=== RECORDS TO USE ===
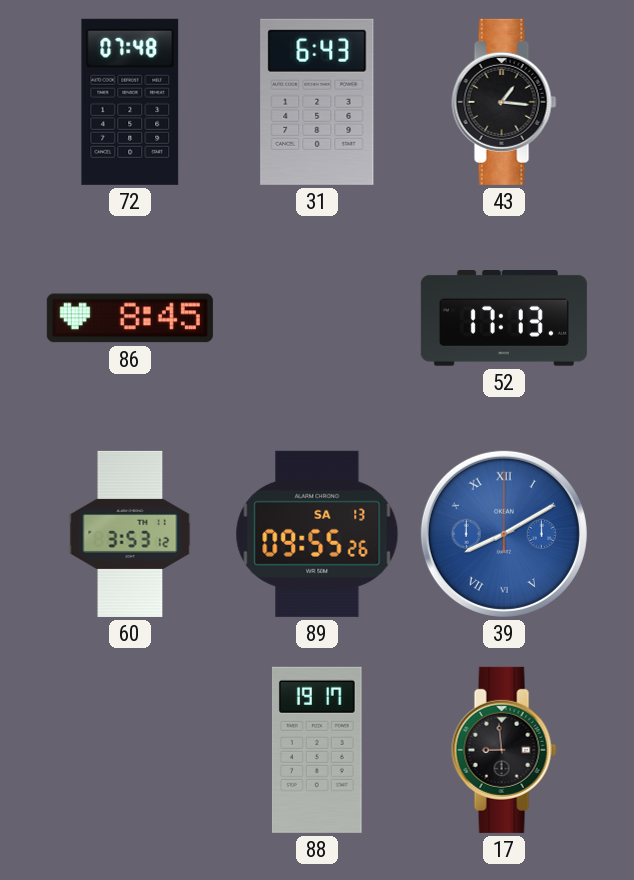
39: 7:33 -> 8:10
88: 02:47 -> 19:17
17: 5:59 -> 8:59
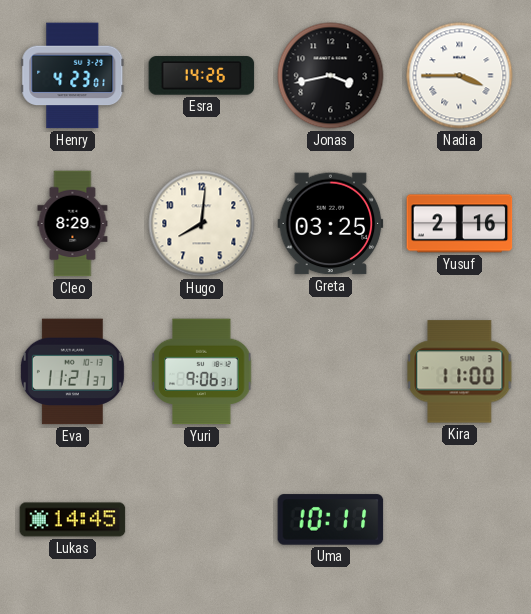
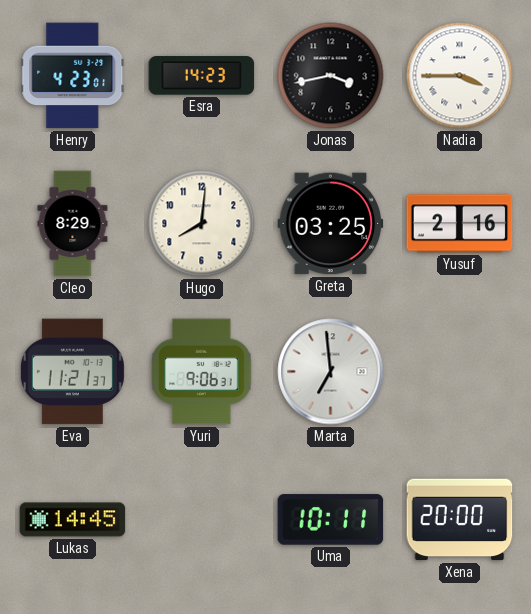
Esra: 14:26 -> 14:23
Marta: none -> 6:59
Kira: 11:00 -> none
Xena: none -> 20:00
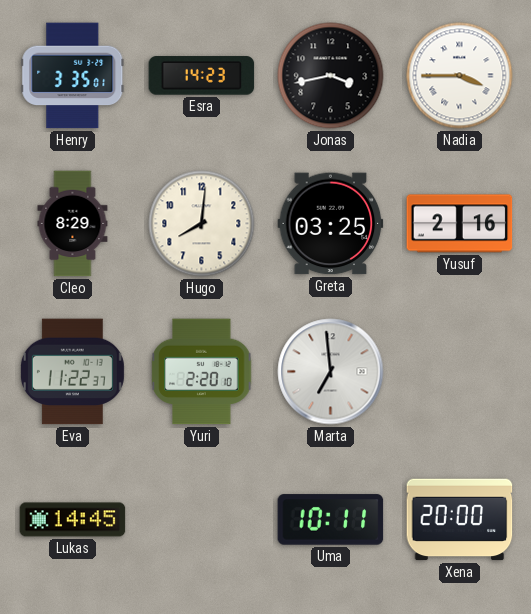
Henry: 4:23 -> 3:35
Eva: 11:21 -> 11:22
Yuri: 9:06 -> 2:20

=== WORK TO BE COMPLETED ===
Give back every line from the records above unchanged, with the pictures left out.

=== RESPONSE FOR THIS EXERCISE ===
39: 7:33 -> 8:10
88: 02:47 -> 19:17
17: 5:59 -> 8:59
Esra: 14:26 -> 14:23
Marta: none -> 6:59
Kira: 11:00 -> none
Xena: none -> 20:00
Henry: 4:23 -> 3:35
Eva: 11:21 -> 11:22
Yuri: 9:06 -> 2:20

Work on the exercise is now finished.